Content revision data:
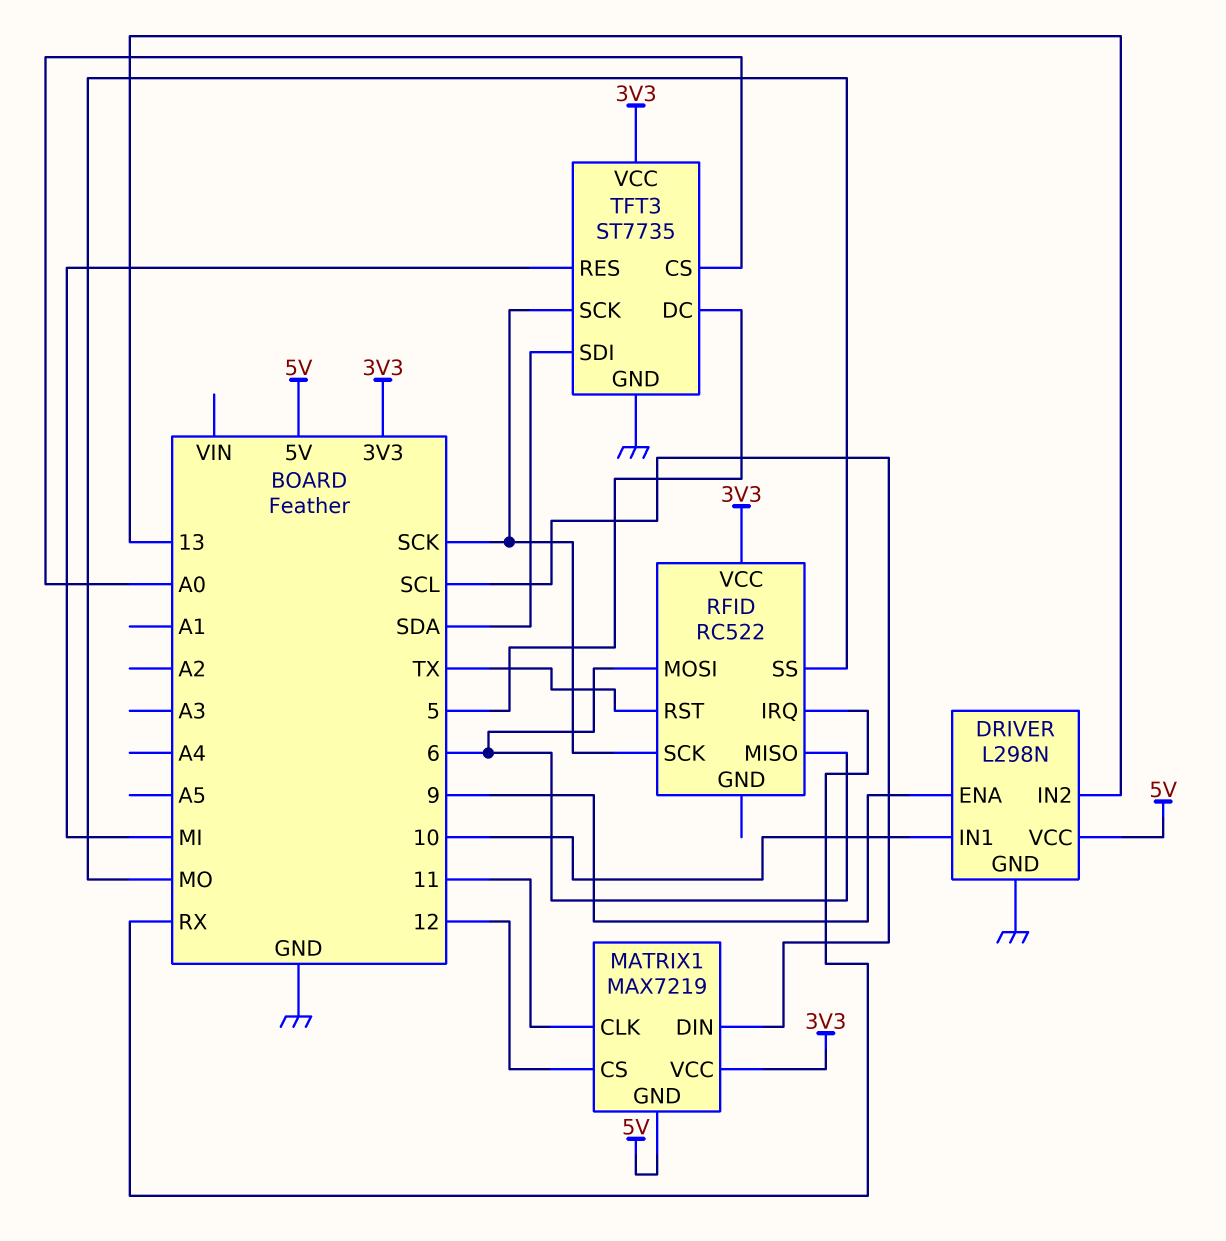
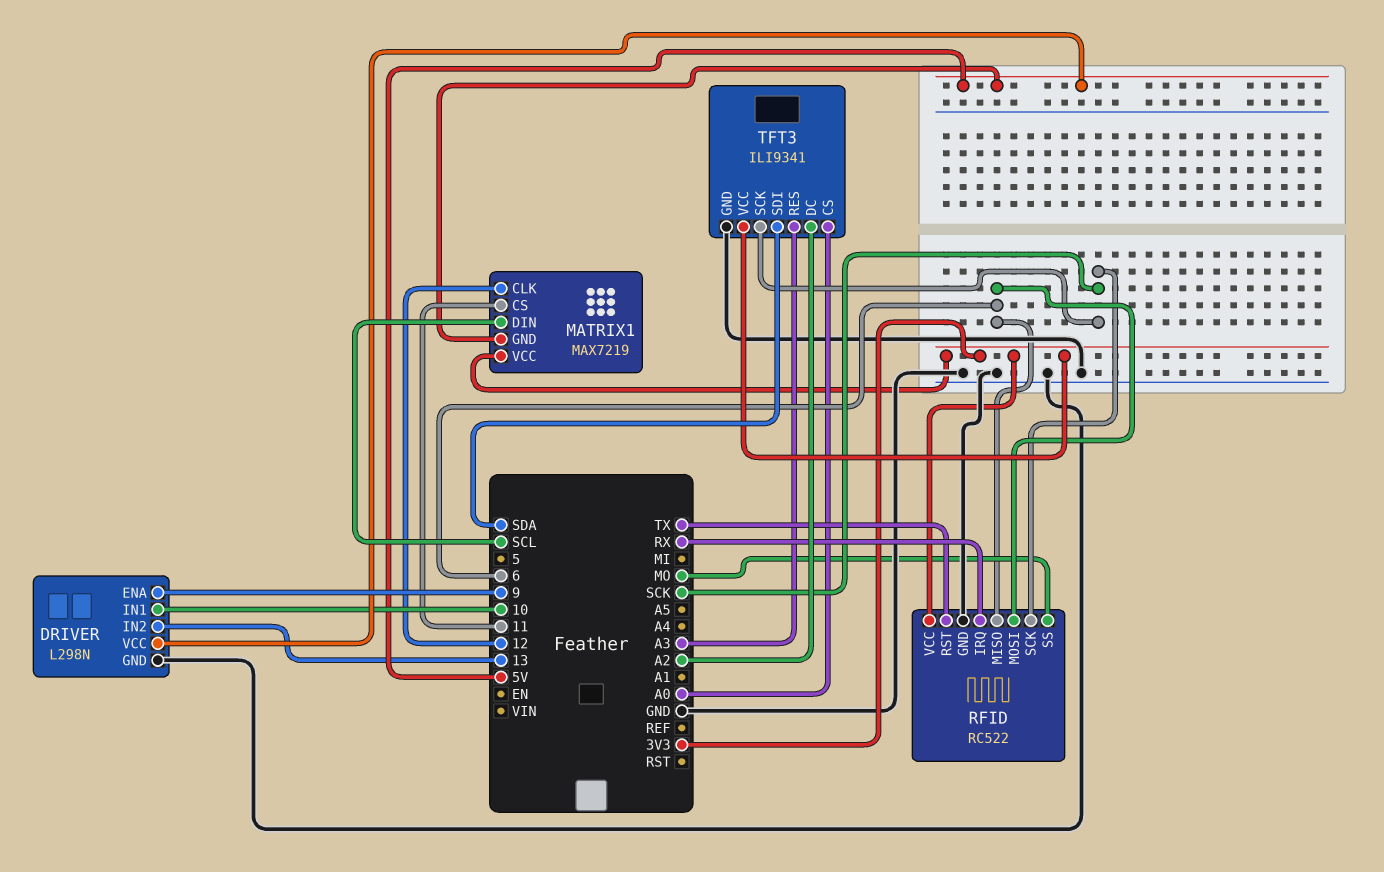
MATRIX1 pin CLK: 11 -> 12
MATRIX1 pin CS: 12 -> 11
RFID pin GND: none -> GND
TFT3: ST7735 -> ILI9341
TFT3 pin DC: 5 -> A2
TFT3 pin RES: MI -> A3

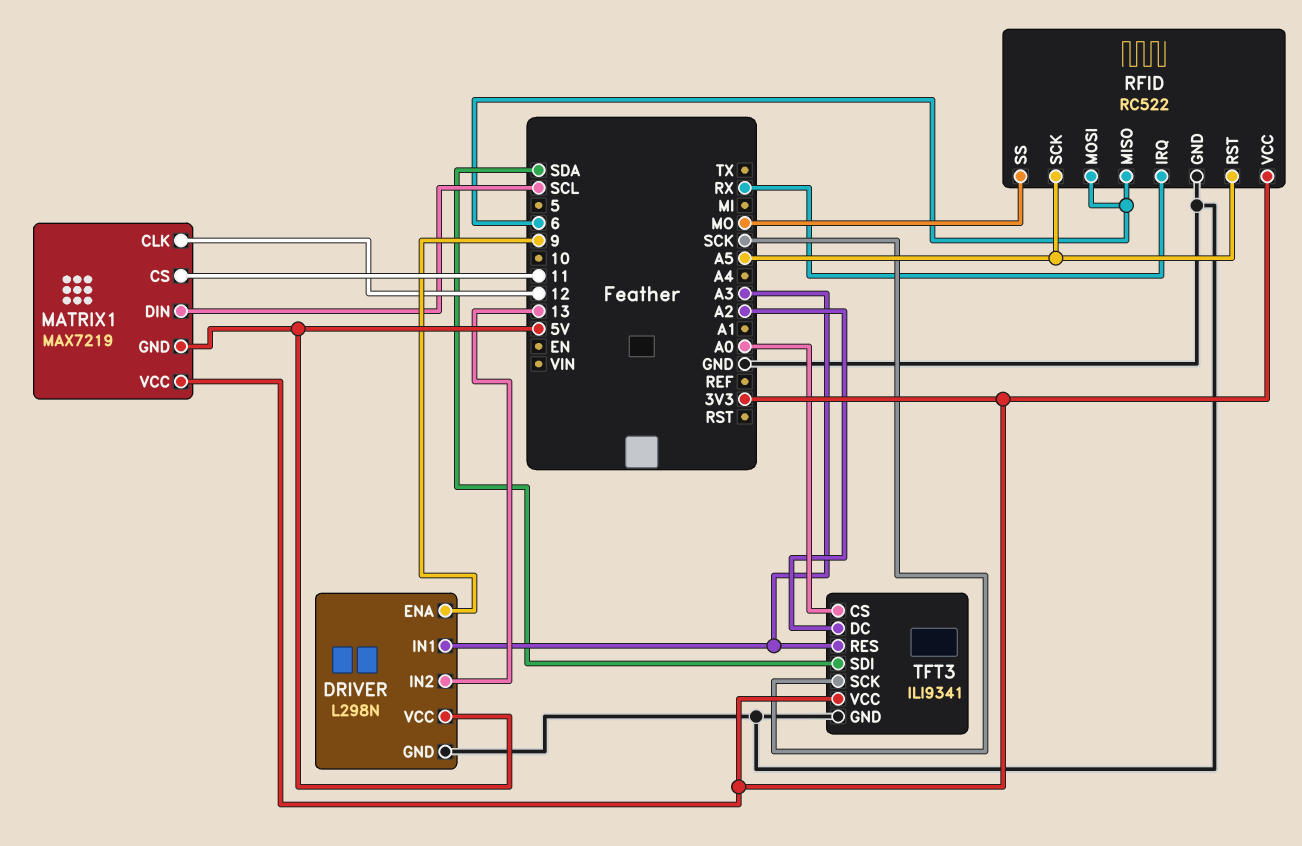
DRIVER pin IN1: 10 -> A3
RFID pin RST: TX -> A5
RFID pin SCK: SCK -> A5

■ **Instructions for the task**
Retype each record exactly as it appears above and drop the images.

■ **Response to the task**
MATRIX1 pin CLK: 11 -> 12
MATRIX1 pin CS: 12 -> 11
RFID pin GND: none -> GND
TFT3: ST7735 -> ILI9341
TFT3 pin DC: 5 -> A2
TFT3 pin RES: MI -> A3

DRIVER pin IN1: 10 -> A3
RFID pin RST: TX -> A5
RFID pin SCK: SCK -> A5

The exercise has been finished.